# [MATERIAL SUPPLIED]

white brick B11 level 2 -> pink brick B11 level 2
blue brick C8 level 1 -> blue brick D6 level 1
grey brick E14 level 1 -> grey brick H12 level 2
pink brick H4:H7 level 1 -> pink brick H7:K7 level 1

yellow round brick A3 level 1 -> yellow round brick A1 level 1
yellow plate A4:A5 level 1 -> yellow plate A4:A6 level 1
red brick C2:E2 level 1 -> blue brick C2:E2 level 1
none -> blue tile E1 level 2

# [EXERCISE OBJECTIVE]
No line before the one containing "yellow plate A4:A5" should be copied; restate that line and all the rest through the end of the data above word for word.

# [SOLUTION BELOW]
yellow plate A4:A5 level 1 -> yellow plate A4:A6 level 1
red brick C2:E2 level 1 -> blue brick C2:E2 level 1
none -> blue tile E1 level 2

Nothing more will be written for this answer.